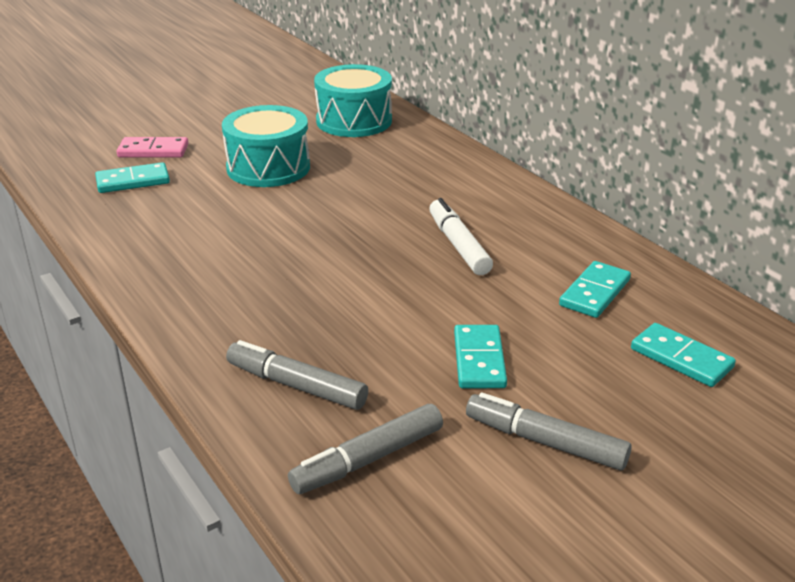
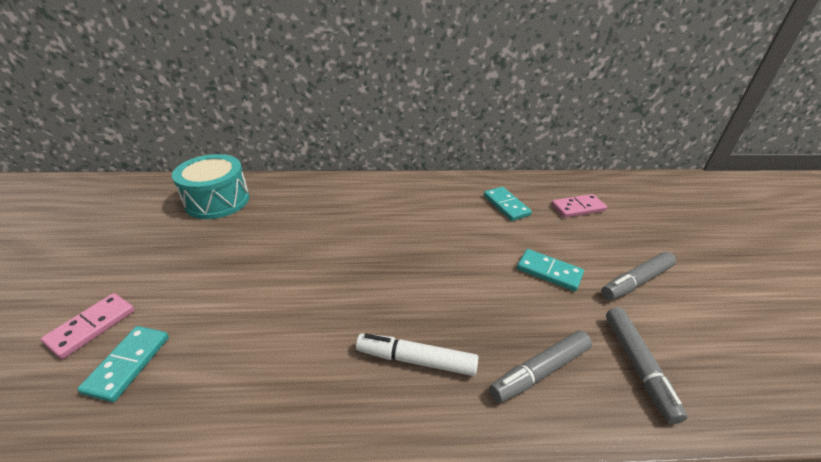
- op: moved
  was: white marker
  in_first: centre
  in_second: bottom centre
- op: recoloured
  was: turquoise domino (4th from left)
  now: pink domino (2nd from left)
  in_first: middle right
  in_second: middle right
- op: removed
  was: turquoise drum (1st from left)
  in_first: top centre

■ ■ ■ ■ ■

Exercise goal
Each line from the one with "- op: removed" to the end of the material should be duplicated exactly, and no other line.

Finished exercise
- op: removed
  was: turquoise drum (1st from left)
  in_first: top centre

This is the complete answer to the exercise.